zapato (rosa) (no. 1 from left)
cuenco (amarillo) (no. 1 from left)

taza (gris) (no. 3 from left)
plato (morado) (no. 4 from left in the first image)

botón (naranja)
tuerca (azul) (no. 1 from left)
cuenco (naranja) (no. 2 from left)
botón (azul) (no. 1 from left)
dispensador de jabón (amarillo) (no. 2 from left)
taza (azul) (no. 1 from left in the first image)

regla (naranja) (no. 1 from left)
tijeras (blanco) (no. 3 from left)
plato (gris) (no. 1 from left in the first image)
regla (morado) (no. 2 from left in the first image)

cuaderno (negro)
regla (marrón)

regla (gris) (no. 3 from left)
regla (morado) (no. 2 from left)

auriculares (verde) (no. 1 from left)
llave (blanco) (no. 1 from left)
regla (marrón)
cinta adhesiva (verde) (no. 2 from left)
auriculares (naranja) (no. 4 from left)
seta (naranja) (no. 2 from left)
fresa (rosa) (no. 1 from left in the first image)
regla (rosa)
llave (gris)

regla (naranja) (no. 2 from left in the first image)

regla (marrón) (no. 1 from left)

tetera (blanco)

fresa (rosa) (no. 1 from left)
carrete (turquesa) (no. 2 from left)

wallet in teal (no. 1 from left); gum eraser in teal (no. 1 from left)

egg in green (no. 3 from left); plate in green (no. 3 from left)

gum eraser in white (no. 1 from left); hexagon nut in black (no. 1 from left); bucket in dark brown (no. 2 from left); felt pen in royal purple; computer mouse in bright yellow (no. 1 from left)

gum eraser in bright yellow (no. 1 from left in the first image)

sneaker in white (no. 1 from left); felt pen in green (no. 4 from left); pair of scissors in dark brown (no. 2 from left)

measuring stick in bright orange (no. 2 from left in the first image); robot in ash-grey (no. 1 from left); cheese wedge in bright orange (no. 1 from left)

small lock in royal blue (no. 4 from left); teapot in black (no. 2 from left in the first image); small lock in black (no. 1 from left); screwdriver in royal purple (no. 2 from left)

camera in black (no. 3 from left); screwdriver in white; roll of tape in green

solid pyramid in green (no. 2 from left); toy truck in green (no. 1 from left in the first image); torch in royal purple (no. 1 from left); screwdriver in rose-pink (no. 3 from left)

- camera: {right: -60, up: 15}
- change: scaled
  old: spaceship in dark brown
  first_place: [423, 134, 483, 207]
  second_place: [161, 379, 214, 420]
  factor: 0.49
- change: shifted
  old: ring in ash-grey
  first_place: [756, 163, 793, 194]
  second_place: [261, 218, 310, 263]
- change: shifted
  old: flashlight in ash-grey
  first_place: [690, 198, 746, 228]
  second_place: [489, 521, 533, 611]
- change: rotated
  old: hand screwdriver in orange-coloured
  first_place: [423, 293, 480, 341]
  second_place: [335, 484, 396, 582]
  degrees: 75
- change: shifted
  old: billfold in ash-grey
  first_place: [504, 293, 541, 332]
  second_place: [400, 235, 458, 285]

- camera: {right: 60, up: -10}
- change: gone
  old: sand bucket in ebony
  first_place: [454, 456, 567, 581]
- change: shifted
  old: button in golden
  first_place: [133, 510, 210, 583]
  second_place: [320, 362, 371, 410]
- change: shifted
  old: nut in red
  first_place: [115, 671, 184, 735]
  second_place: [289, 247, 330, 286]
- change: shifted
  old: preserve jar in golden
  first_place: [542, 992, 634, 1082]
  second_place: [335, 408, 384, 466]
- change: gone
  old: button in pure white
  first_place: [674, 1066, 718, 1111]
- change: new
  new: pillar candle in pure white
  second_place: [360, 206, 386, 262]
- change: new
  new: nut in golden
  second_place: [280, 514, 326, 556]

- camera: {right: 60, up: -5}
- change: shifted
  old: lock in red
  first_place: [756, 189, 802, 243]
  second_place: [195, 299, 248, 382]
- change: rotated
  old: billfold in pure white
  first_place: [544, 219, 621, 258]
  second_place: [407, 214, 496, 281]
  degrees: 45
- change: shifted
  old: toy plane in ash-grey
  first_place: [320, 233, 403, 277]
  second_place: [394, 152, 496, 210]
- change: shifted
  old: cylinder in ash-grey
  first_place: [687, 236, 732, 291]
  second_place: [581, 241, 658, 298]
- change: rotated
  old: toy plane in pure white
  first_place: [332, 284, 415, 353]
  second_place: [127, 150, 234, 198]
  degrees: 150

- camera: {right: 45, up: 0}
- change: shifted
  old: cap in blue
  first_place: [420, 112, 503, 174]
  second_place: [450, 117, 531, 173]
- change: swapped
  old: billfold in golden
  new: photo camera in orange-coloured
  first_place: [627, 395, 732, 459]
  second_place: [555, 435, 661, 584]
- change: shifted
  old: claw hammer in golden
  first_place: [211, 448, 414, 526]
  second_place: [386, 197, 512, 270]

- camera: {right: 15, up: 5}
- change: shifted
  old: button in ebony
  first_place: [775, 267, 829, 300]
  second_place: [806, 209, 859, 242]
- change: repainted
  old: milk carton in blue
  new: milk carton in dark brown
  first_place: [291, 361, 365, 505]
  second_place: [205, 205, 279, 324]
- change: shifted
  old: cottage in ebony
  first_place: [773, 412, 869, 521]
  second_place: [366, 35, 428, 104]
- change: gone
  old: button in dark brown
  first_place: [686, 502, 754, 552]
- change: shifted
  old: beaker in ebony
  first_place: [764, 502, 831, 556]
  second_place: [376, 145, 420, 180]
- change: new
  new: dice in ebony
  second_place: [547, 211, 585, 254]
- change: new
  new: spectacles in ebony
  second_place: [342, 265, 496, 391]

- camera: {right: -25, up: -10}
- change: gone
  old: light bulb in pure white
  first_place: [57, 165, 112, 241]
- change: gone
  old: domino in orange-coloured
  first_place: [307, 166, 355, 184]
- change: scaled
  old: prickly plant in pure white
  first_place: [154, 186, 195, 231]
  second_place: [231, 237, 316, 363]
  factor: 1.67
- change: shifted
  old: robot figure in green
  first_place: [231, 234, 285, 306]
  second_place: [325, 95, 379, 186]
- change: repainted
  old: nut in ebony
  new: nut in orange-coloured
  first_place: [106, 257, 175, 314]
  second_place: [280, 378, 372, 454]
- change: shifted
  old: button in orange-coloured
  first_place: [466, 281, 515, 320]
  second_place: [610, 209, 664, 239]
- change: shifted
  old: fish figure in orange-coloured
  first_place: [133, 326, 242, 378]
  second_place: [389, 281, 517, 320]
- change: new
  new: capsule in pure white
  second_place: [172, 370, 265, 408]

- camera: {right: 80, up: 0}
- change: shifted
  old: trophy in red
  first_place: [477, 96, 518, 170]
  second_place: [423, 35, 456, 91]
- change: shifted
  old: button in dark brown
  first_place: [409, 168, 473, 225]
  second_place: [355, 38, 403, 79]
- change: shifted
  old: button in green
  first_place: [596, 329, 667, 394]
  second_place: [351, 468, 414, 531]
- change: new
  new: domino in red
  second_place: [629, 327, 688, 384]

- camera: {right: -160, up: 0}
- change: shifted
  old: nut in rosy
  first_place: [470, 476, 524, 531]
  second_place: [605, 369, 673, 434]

# # # # #

## [Required work]
The data above should be copied out with complete accuracy.

## [Output for this exercise]
zapato (rosa) (no. 1 from left)
cuenco (amarillo) (no. 1 from left)

taza (gris) (no. 3 from left)
plato (morado) (no. 4 from left in the first image)

botón (naranja)
tuerca (azul) (no. 1 from left)
cuenco (naranja) (no. 2 from left)
botón (azul) (no. 1 from left)
dispensador de jabón (amarillo) (no. 2 from left)
taza (azul) (no. 1 from left in the first image)

regla (naranja) (no. 1 from left)
tijeras (blanco) (no. 3 from left)
plato (gris) (no. 1 from left in the first image)
regla (morado) (no. 2 from left in the first image)

cuaderno (negro)
regla (marrón)

regla (gris) (no. 3 from left)
regla (morado) (no. 2 from left)

auriculares (verde) (no. 1 from left)
llave (blanco) (no. 1 from left)
regla (marrón)
cinta adhesiva (verde) (no. 2 from left)
auriculares (naranja) (no. 4 from left)
seta (naranja) (no. 2 from left)
fresa (rosa) (no. 1 from left in the first image)
regla (rosa)
llave (gris)

regla (naranja) (no. 2 from left in the first image)

regla (marrón) (no. 1 from left)

tetera (blanco)

fresa (rosa) (no. 1 from left)
carrete (turquesa) (no. 2 from left)

wallet in teal (no. 1 from left); gum eraser in teal (no. 1 from left)

egg in green (no. 3 from left); plate in green (no. 3 from left)

gum eraser in white (no. 1 from left); hexagon nut in black (no. 1 from left); bucket in dark brown (no. 2 from left); felt pen in royal purple; computer mouse in bright yellow (no. 1 from left)

gum eraser in bright yellow (no. 1 from left in the first image)

sneaker in white (no. 1 from left); felt pen in green (no. 4 from left); pair of scissors in dark brown (no. 2 from left)

measuring stick in bright orange (no. 2 from left in the first image); robot in ash-grey (no. 1 from left); cheese wedge in bright orange (no. 1 from left)

small lock in royal blue (no. 4 from left); teapot in black (no. 2 from left in the first image); small lock in black (no. 1 from left); screwdriver in royal purple (no. 2 from left)

camera in black (no. 3 from left); screwdriver in white; roll of tape in green

solid pyramid in green (no. 2 from left); toy truck in green (no. 1 from left in the first image); torch in royal purple (no. 1 from left); screwdriver in rose-pink (no. 3 from left)

- camera: {right: -60, up: 15}
- change: scaled
  old: spaceship in dark brown
  first_place: [423, 134, 483, 207]
  second_place: [161, 379, 214, 420]
  factor: 0.49
- change: shifted
  old: ring in ash-grey
  first_place: [756, 163, 793, 194]
  second_place: [261, 218, 310, 263]
- change: shifted
  old: flashlight in ash-grey
  first_place: [690, 198, 746, 228]
  second_place: [489, 521, 533, 611]
- change: rotated
  old: hand screwdriver in orange-coloured
  first_place: [423, 293, 480, 341]
  second_place: [335, 484, 396, 582]
  degrees: 75
- change: shifted
  old: billfold in ash-grey
  first_place: [504, 293, 541, 332]
  second_place: [400, 235, 458, 285]

- camera: {right: 60, up: -10}
- change: gone
  old: sand bucket in ebony
  first_place: [454, 456, 567, 581]
- change: shifted
  old: button in golden
  first_place: [133, 510, 210, 583]
  second_place: [320, 362, 371, 410]
- change: shifted
  old: nut in red
  first_place: [115, 671, 184, 735]
  second_place: [289, 247, 330, 286]
- change: shifted
  old: preserve jar in golden
  first_place: [542, 992, 634, 1082]
  second_place: [335, 408, 384, 466]
- change: gone
  old: button in pure white
  first_place: [674, 1066, 718, 1111]
- change: new
  new: pillar candle in pure white
  second_place: [360, 206, 386, 262]
- change: new
  new: nut in golden
  second_place: [280, 514, 326, 556]

- camera: {right: 60, up: -5}
- change: shifted
  old: lock in red
  first_place: [756, 189, 802, 243]
  second_place: [195, 299, 248, 382]
- change: rotated
  old: billfold in pure white
  first_place: [544, 219, 621, 258]
  second_place: [407, 214, 496, 281]
  degrees: 45
- change: shifted
  old: toy plane in ash-grey
  first_place: [320, 233, 403, 277]
  second_place: [394, 152, 496, 210]
- change: shifted
  old: cylinder in ash-grey
  first_place: [687, 236, 732, 291]
  second_place: [581, 241, 658, 298]
- change: rotated
  old: toy plane in pure white
  first_place: [332, 284, 415, 353]
  second_place: [127, 150, 234, 198]
  degrees: 150

- camera: {right: 45, up: 0}
- change: shifted
  old: cap in blue
  first_place: [420, 112, 503, 174]
  second_place: [450, 117, 531, 173]
- change: swapped
  old: billfold in golden
  new: photo camera in orange-coloured
  first_place: [627, 395, 732, 459]
  second_place: [555, 435, 661, 584]
- change: shifted
  old: claw hammer in golden
  first_place: [211, 448, 414, 526]
  second_place: [386, 197, 512, 270]

- camera: {right: 15, up: 5}
- change: shifted
  old: button in ebony
  first_place: [775, 267, 829, 300]
  second_place: [806, 209, 859, 242]
- change: repainted
  old: milk carton in blue
  new: milk carton in dark brown
  first_place: [291, 361, 365, 505]
  second_place: [205, 205, 279, 324]
- change: shifted
  old: cottage in ebony
  first_place: [773, 412, 869, 521]
  second_place: [366, 35, 428, 104]
- change: gone
  old: button in dark brown
  first_place: [686, 502, 754, 552]
- change: shifted
  old: beaker in ebony
  first_place: [764, 502, 831, 556]
  second_place: [376, 145, 420, 180]
- change: new
  new: dice in ebony
  second_place: [547, 211, 585, 254]
- change: new
  new: spectacles in ebony
  second_place: [342, 265, 496, 391]

- camera: {right: -25, up: -10}
- change: gone
  old: light bulb in pure white
  first_place: [57, 165, 112, 241]
- change: gone
  old: domino in orange-coloured
  first_place: [307, 166, 355, 184]
- change: scaled
  old: prickly plant in pure white
  first_place: [154, 186, 195, 231]
  second_place: [231, 237, 316, 363]
  factor: 1.67
- change: shifted
  old: robot figure in green
  first_place: [231, 234, 285, 306]
  second_place: [325, 95, 379, 186]
- change: repainted
  old: nut in ebony
  new: nut in orange-coloured
  first_place: [106, 257, 175, 314]
  second_place: [280, 378, 372, 454]
- change: shifted
  old: button in orange-coloured
  first_place: [466, 281, 515, 320]
  second_place: [610, 209, 664, 239]
- change: shifted
  old: fish figure in orange-coloured
  first_place: [133, 326, 242, 378]
  second_place: [389, 281, 517, 320]
- change: new
  new: capsule in pure white
  second_place: [172, 370, 265, 408]

- camera: {right: 80, up: 0}
- change: shifted
  old: trophy in red
  first_place: [477, 96, 518, 170]
  second_place: [423, 35, 456, 91]
- change: shifted
  old: button in dark brown
  first_place: [409, 168, 473, 225]
  second_place: [355, 38, 403, 79]
- change: shifted
  old: button in green
  first_place: [596, 329, 667, 394]
  second_place: [351, 468, 414, 531]
- change: new
  new: domino in red
  second_place: [629, 327, 688, 384]

- camera: {right: -160, up: 0}
- change: shifted
  old: nut in rosy
  first_place: [470, 476, 524, 531]
  second_place: [605, 369, 673, 434]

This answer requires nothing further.